[WORKING DATA]

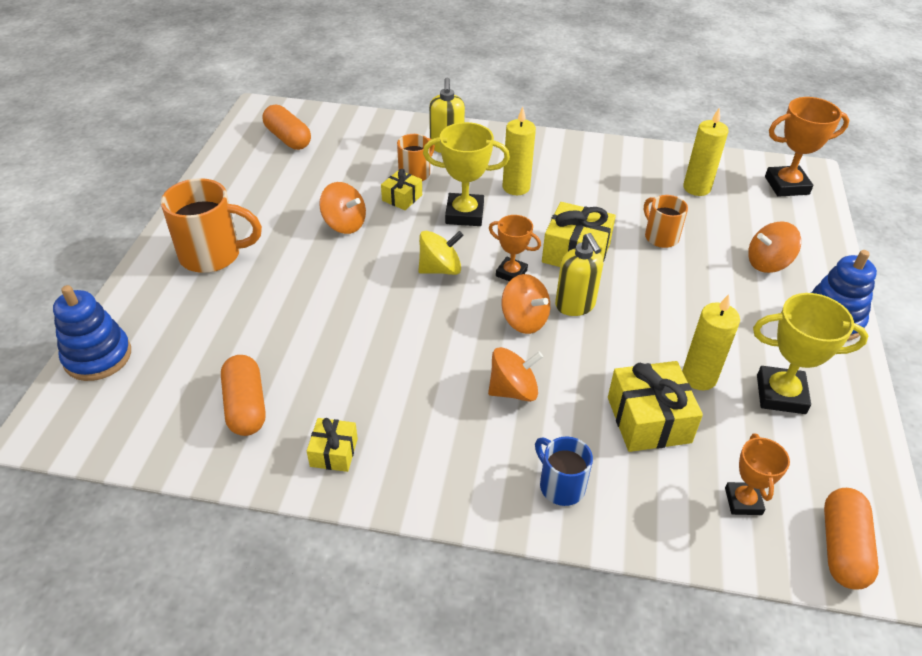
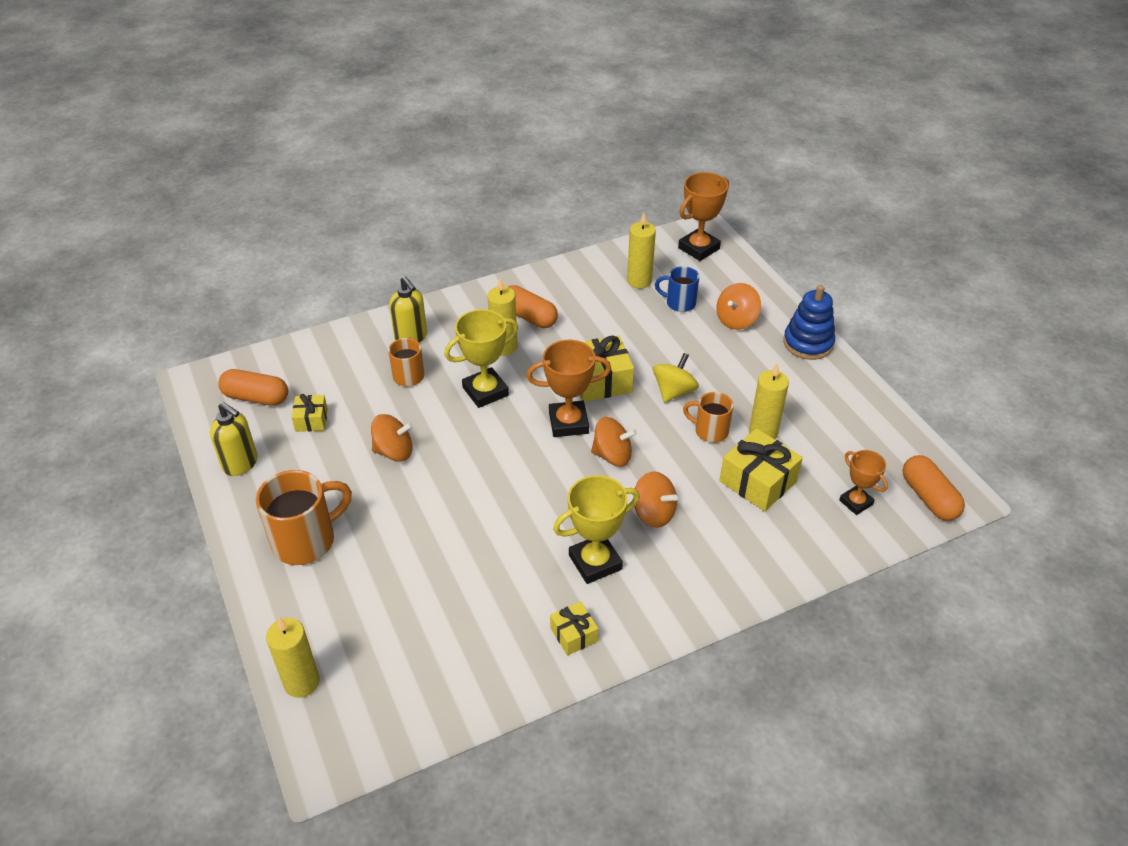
camera: 35 degrees left, 0 degrees up
blue stacking toy [53,285,131,381] -> yellow candle [266,617,320,698]
orange capsule [221,355,266,436] -> orange capsule moved to [508,285,558,328]
yellow gift [381,169,422,210] -> yellow gift moved to [292,394,328,432]
yellow spinning top [418,231,463,275] -> yellow spinning top moved to [653,353,699,403]
orange spinning top [488,347,543,402] -> orange spinning top turned 90 degrees clockwise [633,471,678,528]
orange trophy [489,215,541,281] -> orange trophy [527,340,611,437], size x1.60
blue mug [535,437,593,506] -> blue mug moved to [655,266,699,312]
yellow soap dispenser [555,233,603,316] -> yellow soap dispenser moved to [210,402,258,476]
orange mug [644,195,688,248] -> orange mug moved to [683,392,733,443]
yellow trophy [753,293,868,414] -> yellow trophy moved to [553,475,640,584]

[TO DO] Write out only those lines of the entries that lie between the line containing "yellow spinning top [418,231,463,275]" and the last line, inclusive, reproducing them exactly.

[RESPONSE TO THE EXERCISE]
yellow spinning top [418,231,463,275] -> yellow spinning top moved to [653,353,699,403]
orange spinning top [488,347,543,402] -> orange spinning top turned 90 degrees clockwise [633,471,678,528]
orange trophy [489,215,541,281] -> orange trophy [527,340,611,437], size x1.60
blue mug [535,437,593,506] -> blue mug moved to [655,266,699,312]
yellow soap dispenser [555,233,603,316] -> yellow soap dispenser moved to [210,402,258,476]
orange mug [644,195,688,248] -> orange mug moved to [683,392,733,443]
yellow trophy [753,293,868,414] -> yellow trophy moved to [553,475,640,584]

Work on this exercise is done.